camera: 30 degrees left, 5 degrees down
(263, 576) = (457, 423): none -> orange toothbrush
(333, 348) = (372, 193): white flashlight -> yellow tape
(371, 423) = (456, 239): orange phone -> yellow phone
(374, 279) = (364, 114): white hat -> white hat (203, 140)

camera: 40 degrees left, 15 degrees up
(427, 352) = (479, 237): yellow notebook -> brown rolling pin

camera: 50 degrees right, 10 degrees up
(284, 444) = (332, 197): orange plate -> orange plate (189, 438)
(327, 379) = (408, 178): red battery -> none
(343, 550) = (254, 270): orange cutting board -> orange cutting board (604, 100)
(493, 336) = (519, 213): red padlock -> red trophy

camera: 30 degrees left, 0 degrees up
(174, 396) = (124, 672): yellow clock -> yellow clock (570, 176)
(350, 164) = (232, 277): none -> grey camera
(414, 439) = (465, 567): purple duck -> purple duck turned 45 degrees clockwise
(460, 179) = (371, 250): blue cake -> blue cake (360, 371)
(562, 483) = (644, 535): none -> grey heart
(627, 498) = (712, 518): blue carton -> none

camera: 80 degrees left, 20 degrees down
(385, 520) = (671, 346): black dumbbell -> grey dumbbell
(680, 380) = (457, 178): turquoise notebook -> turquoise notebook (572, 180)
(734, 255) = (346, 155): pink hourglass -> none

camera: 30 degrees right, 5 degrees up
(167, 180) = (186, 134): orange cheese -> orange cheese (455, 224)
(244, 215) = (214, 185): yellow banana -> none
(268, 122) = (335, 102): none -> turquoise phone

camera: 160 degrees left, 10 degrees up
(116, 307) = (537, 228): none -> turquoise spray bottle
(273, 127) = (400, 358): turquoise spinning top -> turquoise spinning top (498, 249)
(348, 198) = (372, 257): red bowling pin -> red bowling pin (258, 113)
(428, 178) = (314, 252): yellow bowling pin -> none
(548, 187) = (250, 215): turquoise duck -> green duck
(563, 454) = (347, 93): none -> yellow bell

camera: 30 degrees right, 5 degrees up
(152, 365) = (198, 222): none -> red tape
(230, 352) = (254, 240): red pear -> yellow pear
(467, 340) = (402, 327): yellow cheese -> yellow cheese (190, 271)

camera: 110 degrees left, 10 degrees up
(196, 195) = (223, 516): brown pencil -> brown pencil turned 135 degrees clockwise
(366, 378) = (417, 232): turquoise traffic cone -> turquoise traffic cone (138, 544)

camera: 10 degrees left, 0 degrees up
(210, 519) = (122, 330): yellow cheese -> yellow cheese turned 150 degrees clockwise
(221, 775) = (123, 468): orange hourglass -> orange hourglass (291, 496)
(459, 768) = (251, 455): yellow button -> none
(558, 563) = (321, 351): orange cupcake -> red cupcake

━━━━━━━━━━━━━━━━━━━━━━━━━━━━━━

Problem statement: Please print verbatim each line from the first line of the entries above to the line that contains "camera: 40 degrees left, 15 degrees up", inclusive, and nothing more.

Output:
camera: 30 degrees left, 5 degrees down
(263, 576) = (457, 423): none -> orange toothbrush
(333, 348) = (372, 193): white flashlight -> yellow tape
(371, 423) = (456, 239): orange phone -> yellow phone
(374, 279) = (364, 114): white hat -> white hat (203, 140)

camera: 40 degrees left, 15 degrees up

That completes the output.